Instructions to follow:
Please reproduce all entries word for word and omit their pictures.

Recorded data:
=-=-=

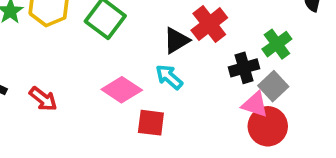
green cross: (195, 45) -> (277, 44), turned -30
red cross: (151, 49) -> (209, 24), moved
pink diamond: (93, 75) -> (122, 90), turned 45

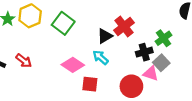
red arrow: (43, 99) -> (24, 61), moved
red circle: (268, 126) -> (131, 86), moved

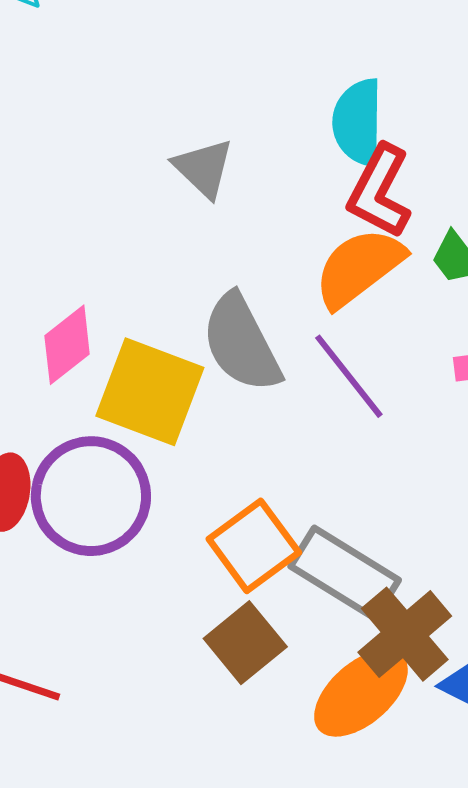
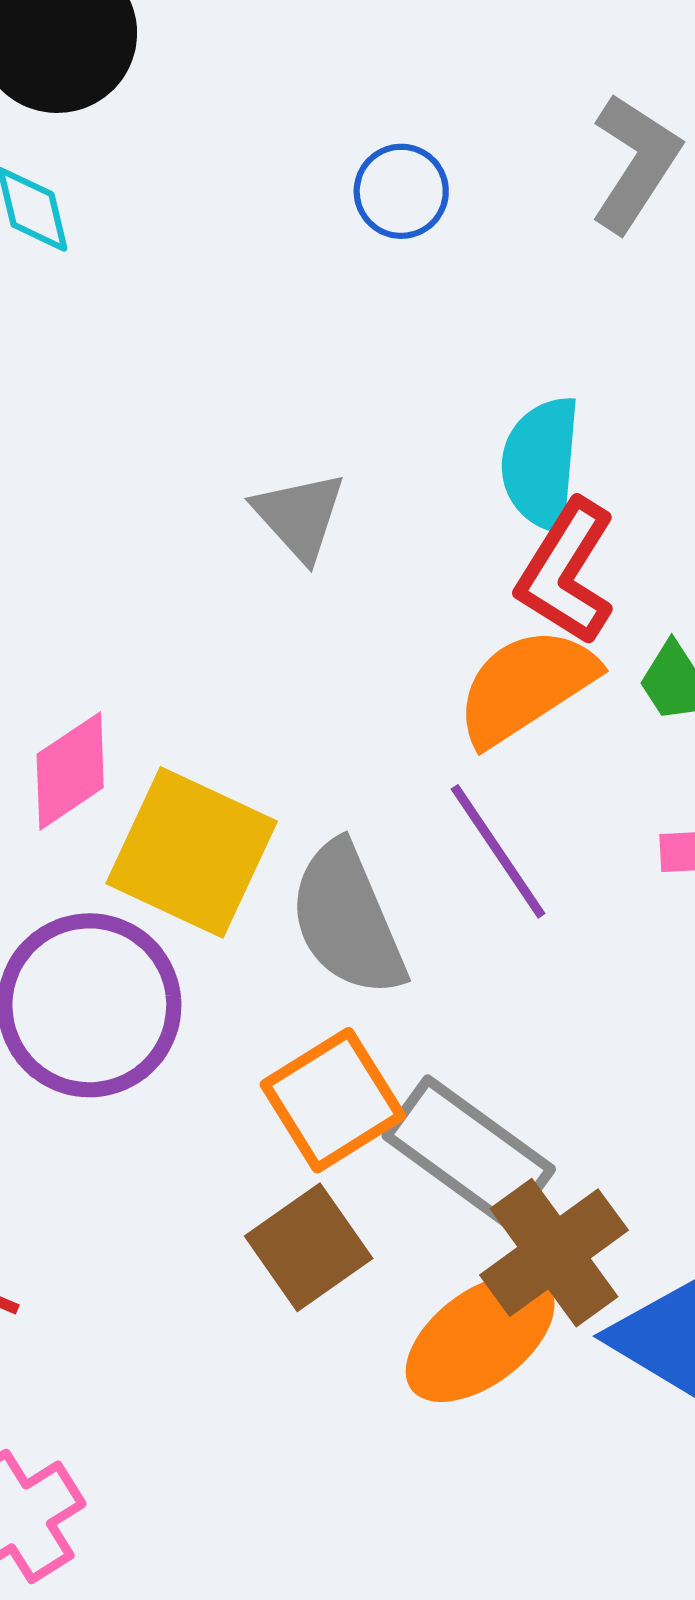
gray semicircle: (241, 343) -> (347, 919), moved

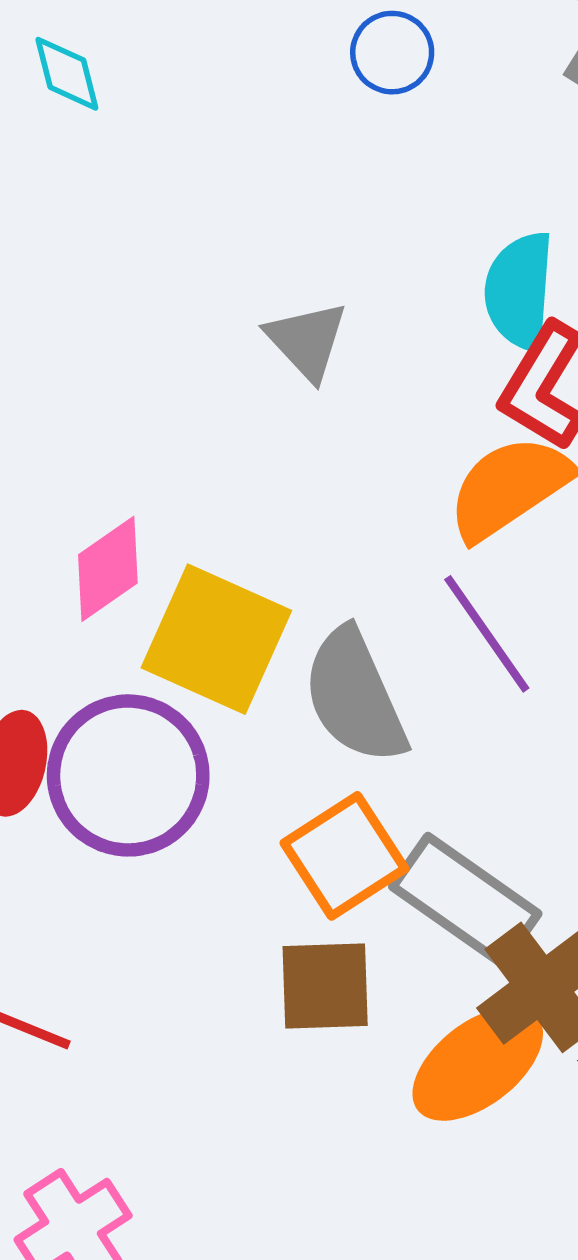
brown square: (309, 1247) -> (325, 986), turned 34

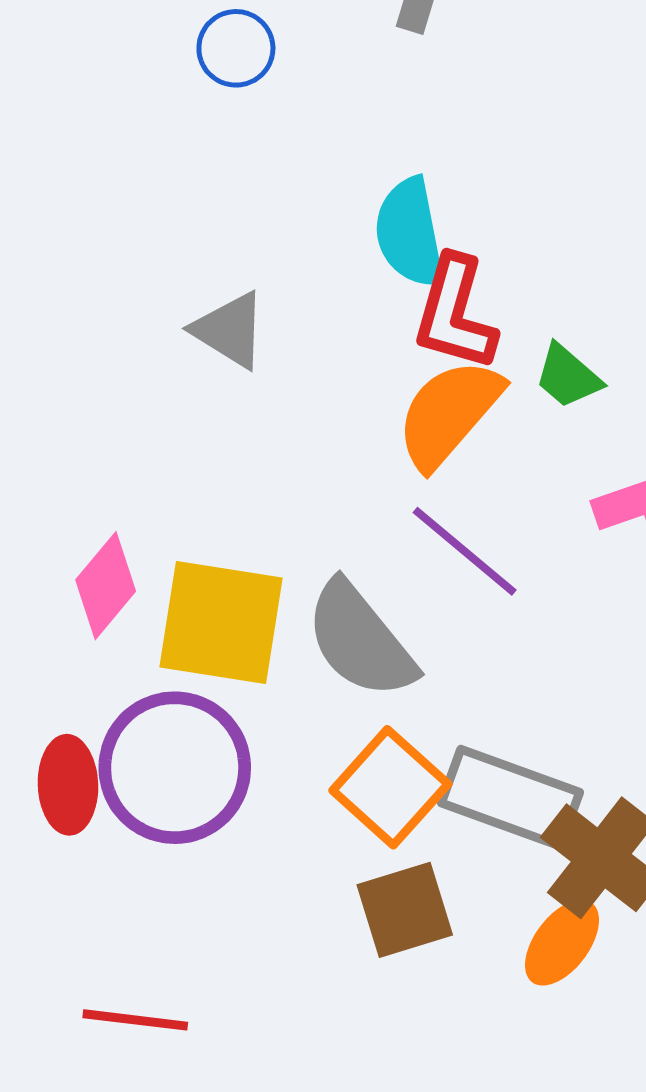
orange ellipse: (478, 1064) -> (562, 943), size x0.7

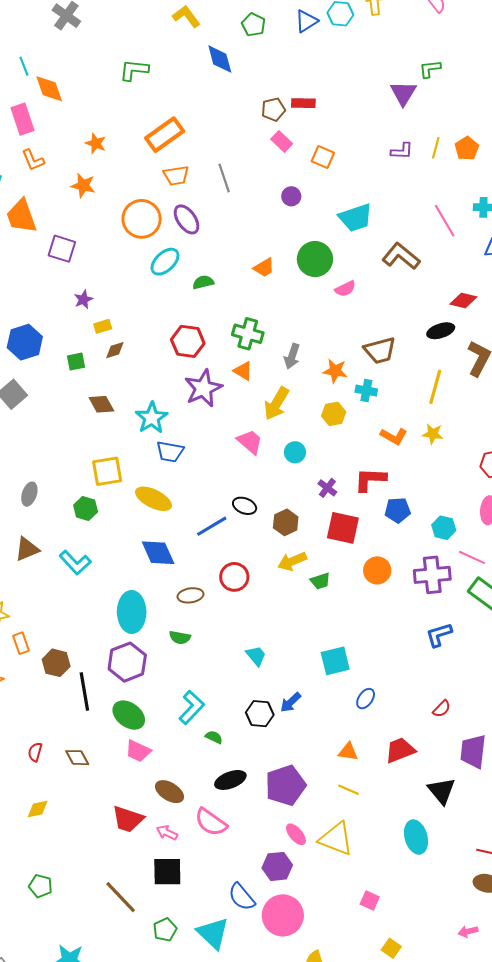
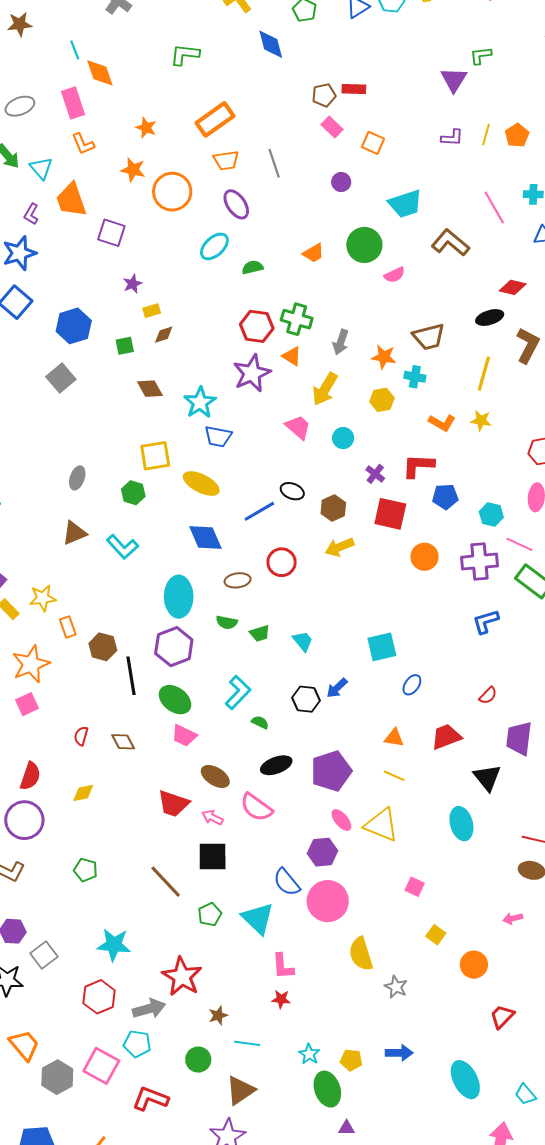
orange circle: (142, 219) -> (172, 192), moved
red hexagon: (188, 341) -> (257, 326), moved
green trapezoid: (320, 581) -> (260, 633), moved

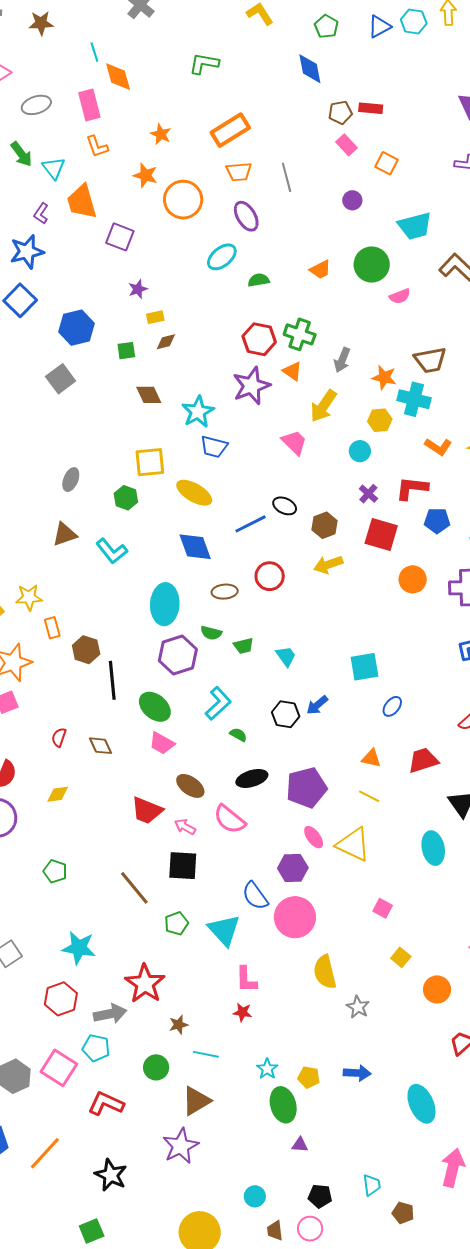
blue diamond: (271, 44) -> (310, 69), moved
cyan cross: (415, 377) -> (414, 399), size x1.5
cyan circle: (343, 438) -> (360, 451), moved
purple hexagon: (174, 647) -> (178, 655), moved

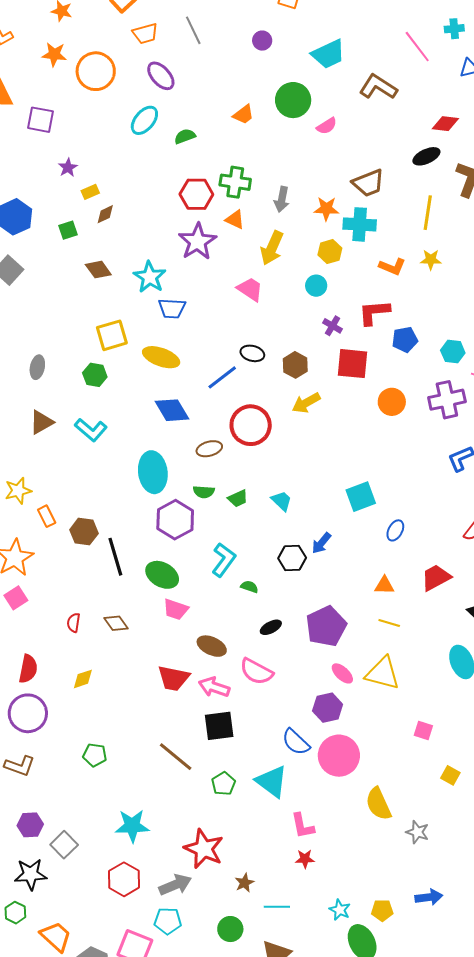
red circle: (270, 576) -> (251, 425), size x1.4
black ellipse: (252, 778) -> (271, 627), size x0.7
pink arrow: (185, 827) -> (214, 687), size x1.4

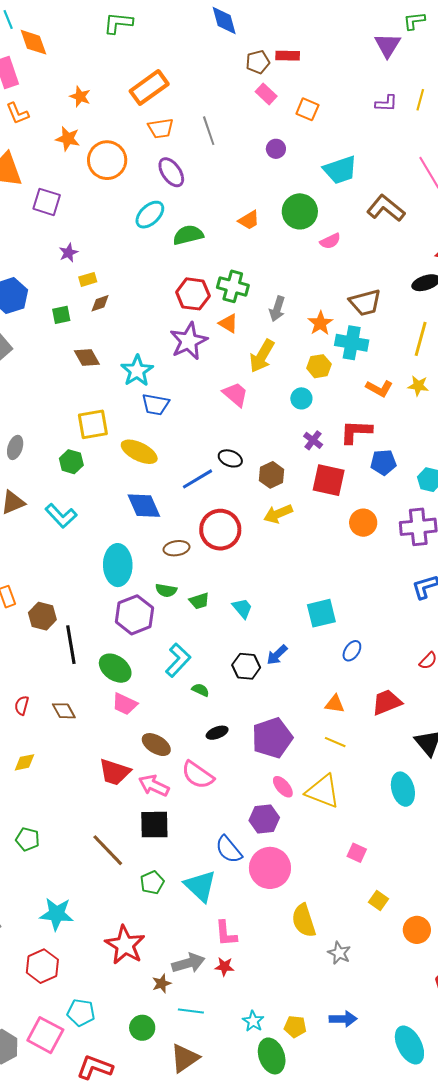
green semicircle: (185, 136) -> (188, 235), size x1.4
orange star: (326, 209) -> (320, 323), turned 30
gray arrow: (175, 885) -> (188, 963), moved

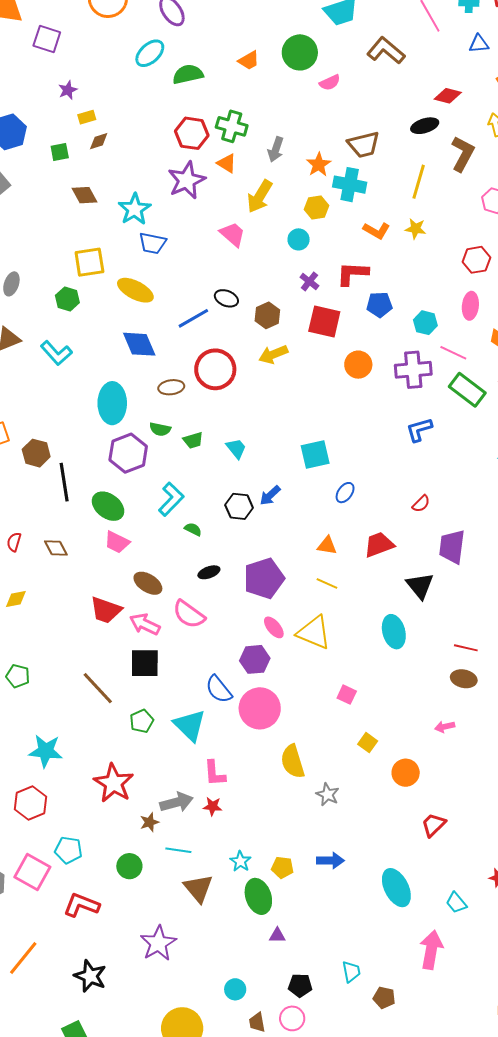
brown triangle: (185, 1058) -> (198, 888), moved, turned -36

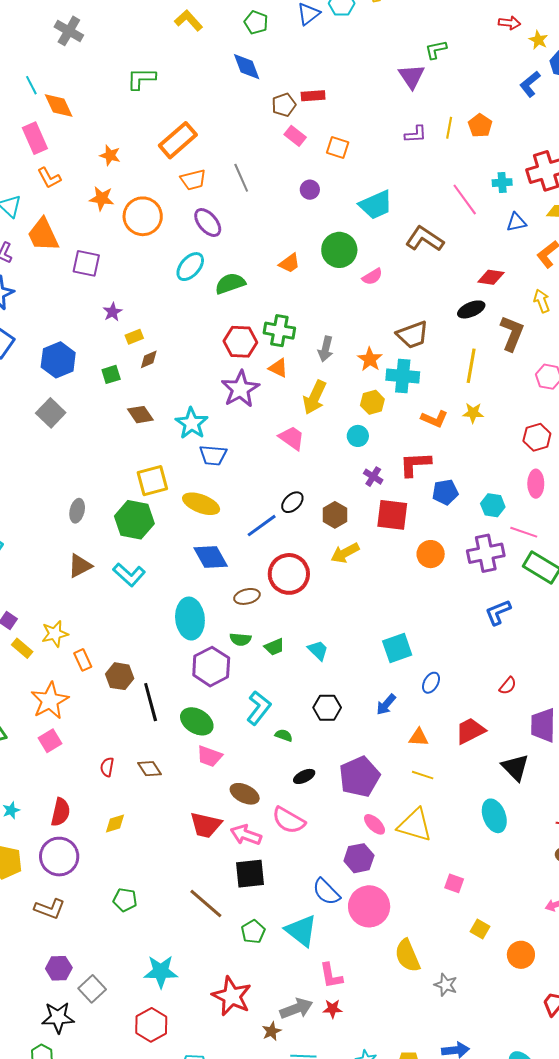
black ellipse: (226, 298) -> (292, 502), turned -60
green hexagon: (67, 299) -> (134, 520), size x1.6
blue arrow: (270, 495) -> (386, 705), moved

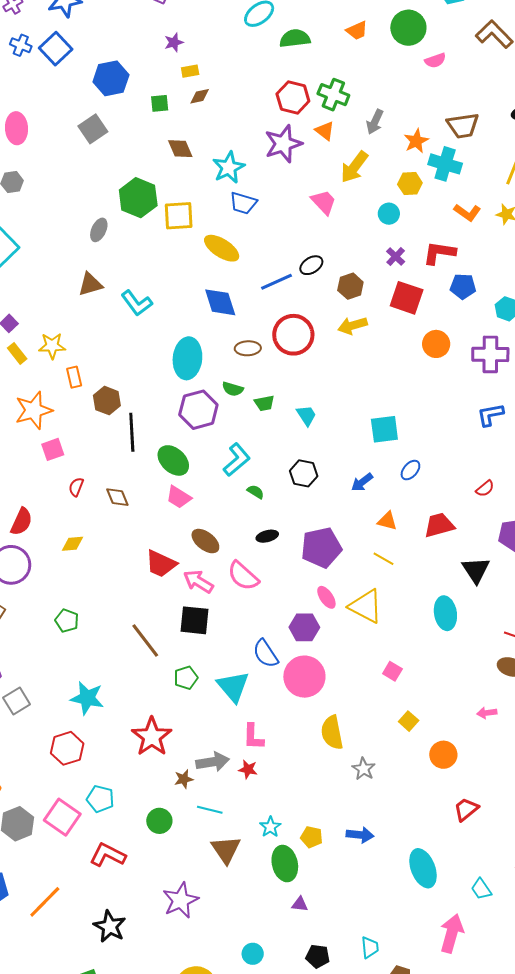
green hexagon: (134, 520) -> (138, 198), moved
pink square: (50, 741) -> (53, 449), moved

=-=-=

Answer to this problem:
green cross: (195, 45) -> (277, 44), turned -30
red cross: (151, 49) -> (209, 24), moved
pink diamond: (93, 75) -> (122, 90), turned 45

red arrow: (43, 99) -> (24, 61), moved
red circle: (268, 126) -> (131, 86), moved

gray semicircle: (241, 343) -> (347, 919), moved

brown square: (309, 1247) -> (325, 986), turned 34

orange ellipse: (478, 1064) -> (562, 943), size x0.7

orange circle: (142, 219) -> (172, 192), moved
red hexagon: (188, 341) -> (257, 326), moved
green trapezoid: (320, 581) -> (260, 633), moved

blue diamond: (271, 44) -> (310, 69), moved
cyan cross: (415, 377) -> (414, 399), size x1.5
cyan circle: (343, 438) -> (360, 451), moved
purple hexagon: (174, 647) -> (178, 655), moved

red circle: (270, 576) -> (251, 425), size x1.4
black ellipse: (252, 778) -> (271, 627), size x0.7
pink arrow: (185, 827) -> (214, 687), size x1.4

green semicircle: (185, 136) -> (188, 235), size x1.4
orange star: (326, 209) -> (320, 323), turned 30
gray arrow: (175, 885) -> (188, 963), moved

brown triangle: (185, 1058) -> (198, 888), moved, turned -36

black ellipse: (226, 298) -> (292, 502), turned -60
green hexagon: (67, 299) -> (134, 520), size x1.6
blue arrow: (270, 495) -> (386, 705), moved

green hexagon: (134, 520) -> (138, 198), moved
pink square: (50, 741) -> (53, 449), moved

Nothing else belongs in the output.